— The problem —
The lines to reproduce run from the one containing "where | amount |" through the final line of the entries; write them out exactly and add nothing.

»»

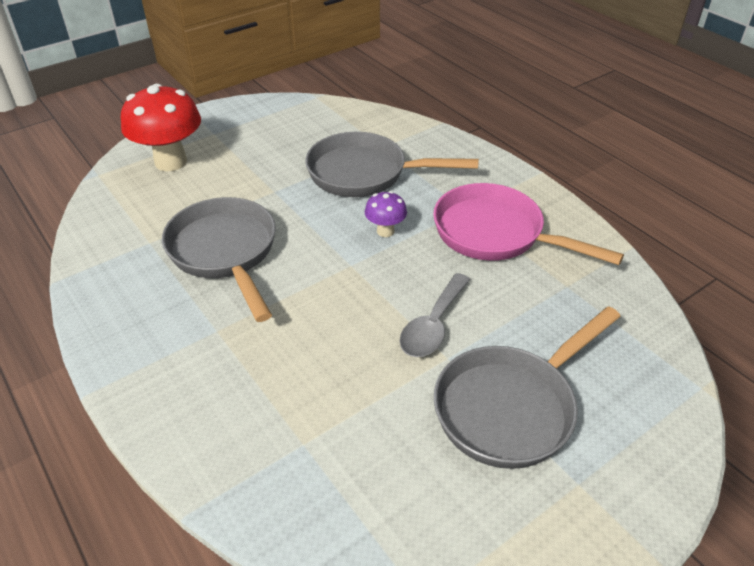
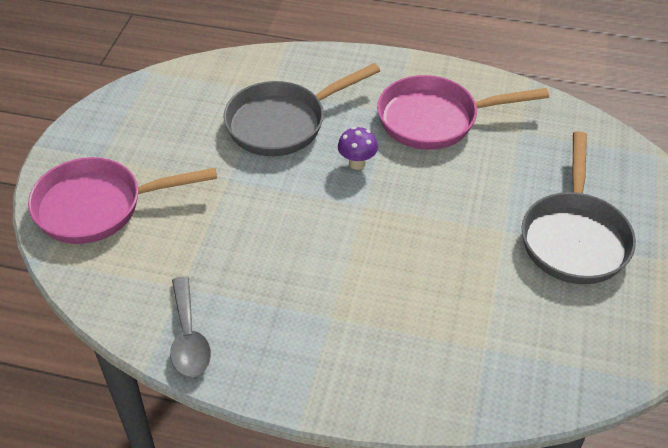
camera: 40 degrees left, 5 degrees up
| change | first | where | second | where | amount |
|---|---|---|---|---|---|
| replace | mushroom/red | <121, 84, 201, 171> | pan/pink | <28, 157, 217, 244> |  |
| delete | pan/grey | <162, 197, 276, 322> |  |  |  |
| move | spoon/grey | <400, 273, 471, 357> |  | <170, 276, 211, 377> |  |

««

— Task response —
| change | first | where | second | where | amount |
|---|---|---|---|---|---|
| replace | mushroom/red | <121, 84, 201, 171> | pan/pink | <28, 157, 217, 244> |  |
| delete | pan/grey | <162, 197, 276, 322> |  |  |  |
| move | spoon/grey | <400, 273, 471, 357> |  | <170, 276, 211, 377> |  |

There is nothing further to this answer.